Stated goal →
Find every line in the material below that contains the string "appoggiatura", and copy each of those lines.

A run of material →
++++

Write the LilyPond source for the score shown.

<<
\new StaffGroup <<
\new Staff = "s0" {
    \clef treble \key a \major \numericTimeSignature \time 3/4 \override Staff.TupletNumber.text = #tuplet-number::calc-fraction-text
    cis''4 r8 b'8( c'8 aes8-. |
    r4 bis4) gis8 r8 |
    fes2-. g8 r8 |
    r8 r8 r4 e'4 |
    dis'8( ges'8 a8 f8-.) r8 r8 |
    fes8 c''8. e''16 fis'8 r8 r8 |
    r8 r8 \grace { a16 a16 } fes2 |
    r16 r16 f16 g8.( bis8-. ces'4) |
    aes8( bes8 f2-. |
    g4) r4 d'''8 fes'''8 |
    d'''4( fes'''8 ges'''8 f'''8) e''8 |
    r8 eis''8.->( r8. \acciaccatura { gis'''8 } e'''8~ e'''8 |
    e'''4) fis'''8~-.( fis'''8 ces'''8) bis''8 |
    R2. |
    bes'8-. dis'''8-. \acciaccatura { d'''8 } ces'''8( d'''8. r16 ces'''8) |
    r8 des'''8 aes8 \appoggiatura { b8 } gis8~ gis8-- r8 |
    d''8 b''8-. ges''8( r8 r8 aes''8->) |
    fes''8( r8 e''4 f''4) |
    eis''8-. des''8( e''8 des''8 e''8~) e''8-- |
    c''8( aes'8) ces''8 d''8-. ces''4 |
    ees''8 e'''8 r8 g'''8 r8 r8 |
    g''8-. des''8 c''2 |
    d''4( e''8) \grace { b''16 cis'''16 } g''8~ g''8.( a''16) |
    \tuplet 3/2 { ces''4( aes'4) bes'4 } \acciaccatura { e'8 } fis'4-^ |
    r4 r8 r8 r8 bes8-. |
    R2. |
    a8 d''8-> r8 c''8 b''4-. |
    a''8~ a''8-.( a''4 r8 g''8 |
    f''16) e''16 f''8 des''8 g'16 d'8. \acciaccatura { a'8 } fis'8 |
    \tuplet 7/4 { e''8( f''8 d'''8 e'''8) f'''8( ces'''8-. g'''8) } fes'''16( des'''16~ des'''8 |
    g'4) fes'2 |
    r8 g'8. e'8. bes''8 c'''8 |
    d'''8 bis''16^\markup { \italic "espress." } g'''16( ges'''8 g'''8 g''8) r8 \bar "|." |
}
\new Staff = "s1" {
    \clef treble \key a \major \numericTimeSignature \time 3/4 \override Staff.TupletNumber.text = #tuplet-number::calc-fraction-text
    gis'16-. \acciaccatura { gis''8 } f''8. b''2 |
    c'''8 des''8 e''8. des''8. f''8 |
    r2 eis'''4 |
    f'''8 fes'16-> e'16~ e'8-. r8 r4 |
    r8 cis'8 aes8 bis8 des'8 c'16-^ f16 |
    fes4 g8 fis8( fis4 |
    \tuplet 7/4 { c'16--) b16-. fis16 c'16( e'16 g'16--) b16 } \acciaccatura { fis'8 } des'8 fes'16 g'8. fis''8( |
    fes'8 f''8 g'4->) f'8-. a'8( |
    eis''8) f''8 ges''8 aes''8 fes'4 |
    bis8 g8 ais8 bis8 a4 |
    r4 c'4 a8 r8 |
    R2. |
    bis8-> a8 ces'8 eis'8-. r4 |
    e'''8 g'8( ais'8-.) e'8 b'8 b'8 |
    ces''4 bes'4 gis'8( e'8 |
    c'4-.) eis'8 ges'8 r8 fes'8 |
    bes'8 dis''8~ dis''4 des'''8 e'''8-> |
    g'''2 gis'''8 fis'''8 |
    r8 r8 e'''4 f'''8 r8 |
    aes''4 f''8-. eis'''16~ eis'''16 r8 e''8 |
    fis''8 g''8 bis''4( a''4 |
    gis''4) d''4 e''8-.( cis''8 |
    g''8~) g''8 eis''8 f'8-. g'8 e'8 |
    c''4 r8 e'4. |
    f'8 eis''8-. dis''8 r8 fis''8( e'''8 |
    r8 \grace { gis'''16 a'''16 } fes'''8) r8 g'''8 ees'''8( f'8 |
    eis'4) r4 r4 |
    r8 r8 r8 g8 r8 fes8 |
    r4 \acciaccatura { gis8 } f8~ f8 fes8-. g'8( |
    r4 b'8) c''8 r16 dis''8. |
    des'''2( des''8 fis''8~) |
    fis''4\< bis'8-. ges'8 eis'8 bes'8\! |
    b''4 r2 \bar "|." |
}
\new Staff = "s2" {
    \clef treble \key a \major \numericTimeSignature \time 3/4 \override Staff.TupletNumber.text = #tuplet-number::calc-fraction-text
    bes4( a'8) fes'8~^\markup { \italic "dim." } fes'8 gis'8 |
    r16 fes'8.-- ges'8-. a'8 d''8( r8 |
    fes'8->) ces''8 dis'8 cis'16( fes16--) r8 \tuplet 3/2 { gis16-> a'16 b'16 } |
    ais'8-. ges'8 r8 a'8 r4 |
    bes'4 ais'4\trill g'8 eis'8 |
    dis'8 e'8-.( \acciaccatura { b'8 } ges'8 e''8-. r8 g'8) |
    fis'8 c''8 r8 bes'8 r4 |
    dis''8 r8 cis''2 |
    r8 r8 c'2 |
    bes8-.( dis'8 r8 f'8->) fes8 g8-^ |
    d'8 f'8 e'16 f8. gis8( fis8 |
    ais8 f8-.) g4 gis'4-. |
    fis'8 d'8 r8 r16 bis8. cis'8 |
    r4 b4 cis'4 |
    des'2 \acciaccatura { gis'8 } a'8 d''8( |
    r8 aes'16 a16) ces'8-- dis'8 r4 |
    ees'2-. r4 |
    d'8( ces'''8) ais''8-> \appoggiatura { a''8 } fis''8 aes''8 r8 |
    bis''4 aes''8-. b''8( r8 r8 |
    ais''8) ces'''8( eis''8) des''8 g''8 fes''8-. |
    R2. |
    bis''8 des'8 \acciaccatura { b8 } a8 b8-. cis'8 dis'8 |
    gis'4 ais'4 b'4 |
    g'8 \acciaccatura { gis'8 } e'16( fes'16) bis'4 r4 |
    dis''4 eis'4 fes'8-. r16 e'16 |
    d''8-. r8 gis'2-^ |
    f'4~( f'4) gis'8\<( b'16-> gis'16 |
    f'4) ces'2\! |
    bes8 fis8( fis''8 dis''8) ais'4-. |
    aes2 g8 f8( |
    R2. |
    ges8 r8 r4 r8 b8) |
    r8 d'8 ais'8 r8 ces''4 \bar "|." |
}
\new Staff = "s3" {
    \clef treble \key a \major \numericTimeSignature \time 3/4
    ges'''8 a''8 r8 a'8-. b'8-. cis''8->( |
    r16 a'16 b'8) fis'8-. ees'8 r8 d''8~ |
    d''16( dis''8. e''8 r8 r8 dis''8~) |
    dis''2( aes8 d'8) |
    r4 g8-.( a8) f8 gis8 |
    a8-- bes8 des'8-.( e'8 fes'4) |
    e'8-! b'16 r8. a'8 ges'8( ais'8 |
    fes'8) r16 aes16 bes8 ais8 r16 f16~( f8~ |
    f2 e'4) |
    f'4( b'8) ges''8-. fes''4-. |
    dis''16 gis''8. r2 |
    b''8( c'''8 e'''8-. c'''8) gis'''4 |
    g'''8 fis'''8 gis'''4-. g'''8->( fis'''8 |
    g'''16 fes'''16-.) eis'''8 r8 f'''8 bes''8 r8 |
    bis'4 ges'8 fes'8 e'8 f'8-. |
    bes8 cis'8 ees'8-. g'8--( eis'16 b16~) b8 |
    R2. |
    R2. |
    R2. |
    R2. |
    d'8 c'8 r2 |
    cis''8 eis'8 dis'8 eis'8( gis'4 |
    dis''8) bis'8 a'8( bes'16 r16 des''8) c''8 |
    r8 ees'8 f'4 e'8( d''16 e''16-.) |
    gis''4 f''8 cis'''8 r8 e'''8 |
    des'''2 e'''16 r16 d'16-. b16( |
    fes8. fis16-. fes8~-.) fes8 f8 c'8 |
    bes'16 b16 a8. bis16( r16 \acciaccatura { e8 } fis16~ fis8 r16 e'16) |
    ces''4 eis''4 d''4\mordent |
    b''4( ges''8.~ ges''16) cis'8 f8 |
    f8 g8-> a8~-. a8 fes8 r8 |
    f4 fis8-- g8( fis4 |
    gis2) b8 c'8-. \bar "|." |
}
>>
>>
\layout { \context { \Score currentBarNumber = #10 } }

++++

Exercise response →
    r8 des'''8 aes8 \appoggiatura { b8 } gis8~ gis8-- r8 |
    d'8( ces'''8) ais''8-> \appoggiatura { a''8 } fis''8 aes''8 r8 |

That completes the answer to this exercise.